* [What you are asked to do]:
Nothing but the text of the records should come back; copy it exactly and leave the pictures out.

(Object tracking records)
<<<<
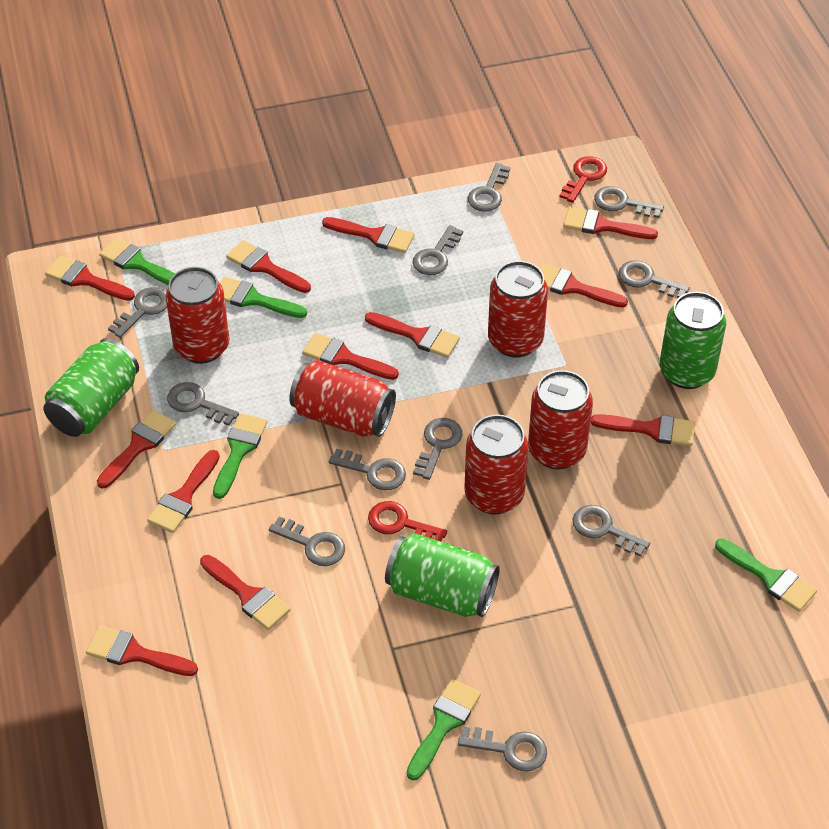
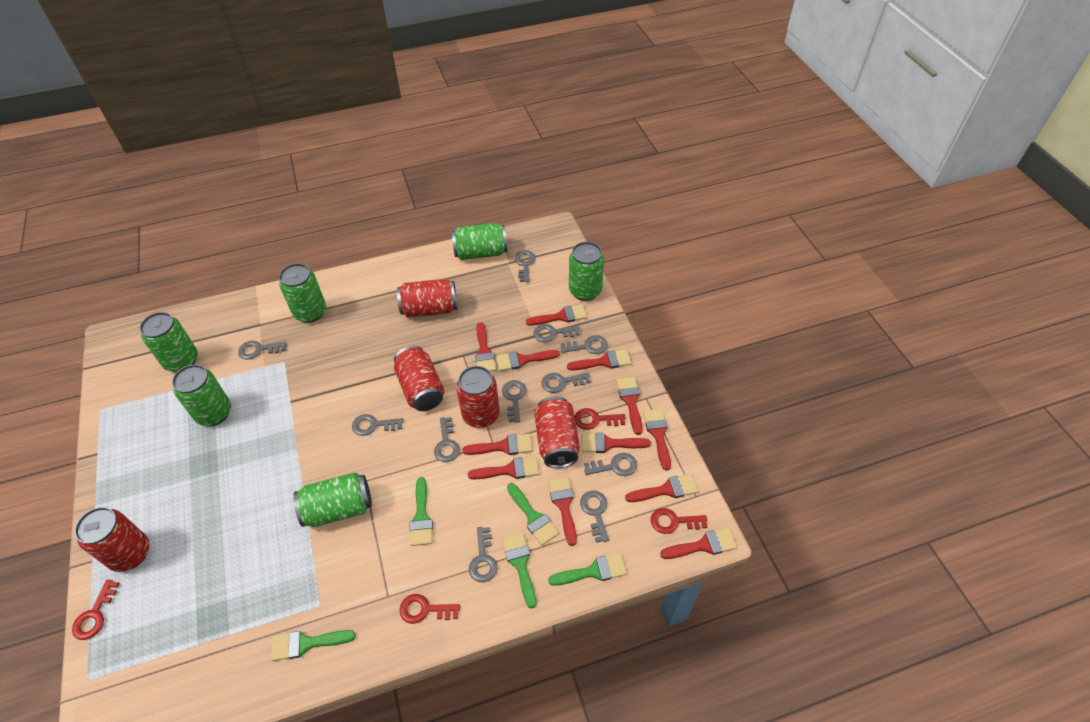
green can: 3 -> 6
red key: 2 -> 4

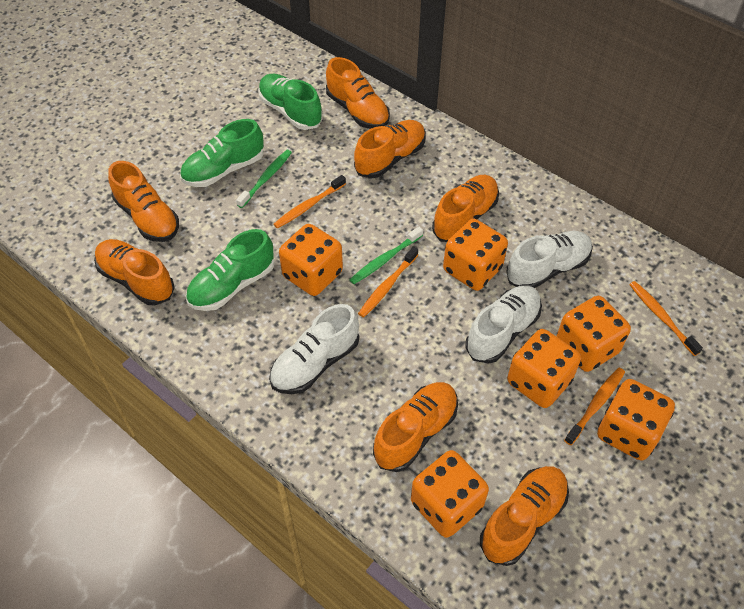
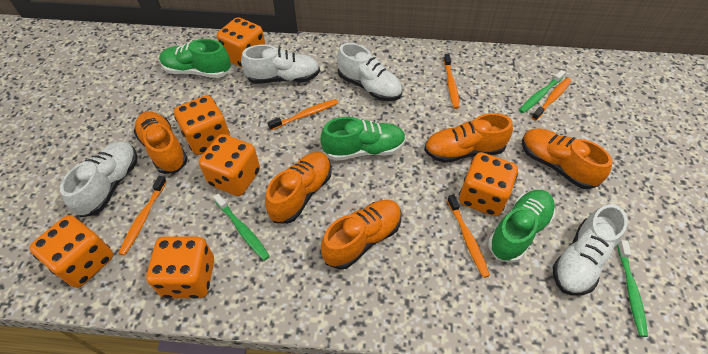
green toothbrush: 2 -> 3
orange shoe: 7 -> 5
orange toothbrush: 4 -> 5
white shoe: 3 -> 4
>>>>
* [Task result]:
green can: 3 -> 6
red key: 2 -> 4

green toothbrush: 2 -> 3
orange shoe: 7 -> 5
orange toothbrush: 4 -> 5
white shoe: 3 -> 4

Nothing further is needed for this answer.